> DATA SHOWN:
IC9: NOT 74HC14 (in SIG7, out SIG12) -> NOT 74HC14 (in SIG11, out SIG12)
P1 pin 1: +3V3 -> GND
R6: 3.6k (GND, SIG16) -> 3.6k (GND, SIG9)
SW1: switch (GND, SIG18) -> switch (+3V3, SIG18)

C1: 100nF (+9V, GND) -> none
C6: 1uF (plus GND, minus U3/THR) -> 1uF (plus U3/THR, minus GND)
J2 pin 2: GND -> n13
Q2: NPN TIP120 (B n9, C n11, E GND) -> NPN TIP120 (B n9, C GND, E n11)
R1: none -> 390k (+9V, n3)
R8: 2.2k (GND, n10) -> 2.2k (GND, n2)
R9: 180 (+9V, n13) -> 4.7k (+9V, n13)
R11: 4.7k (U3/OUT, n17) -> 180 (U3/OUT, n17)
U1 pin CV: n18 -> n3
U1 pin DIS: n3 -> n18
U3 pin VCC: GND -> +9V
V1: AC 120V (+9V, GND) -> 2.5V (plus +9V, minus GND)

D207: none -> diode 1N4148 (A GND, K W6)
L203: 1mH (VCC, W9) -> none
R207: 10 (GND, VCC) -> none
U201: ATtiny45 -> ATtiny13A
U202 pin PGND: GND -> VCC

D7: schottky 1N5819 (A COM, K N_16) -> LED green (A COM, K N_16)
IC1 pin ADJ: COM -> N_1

> REQUIREMENT:
The lines from the one containing "V1: AC 120V" through the last line of the records are to be transcribed exactly, with nothing else added.

> OUTPUT FOR THIS EXERCISE:
V1: AC 120V (+9V, GND) -> 2.5V (plus +9V, minus GND)

D207: none -> diode 1N4148 (A GND, K W6)
L203: 1mH (VCC, W9) -> none
R207: 10 (GND, VCC) -> none
U201: ATtiny45 -> ATtiny13A
U202 pin PGND: GND -> VCC

D7: schottky 1N5819 (A COM, K N_16) -> LED green (A COM, K N_16)
IC1 pin ADJ: COM -> N_1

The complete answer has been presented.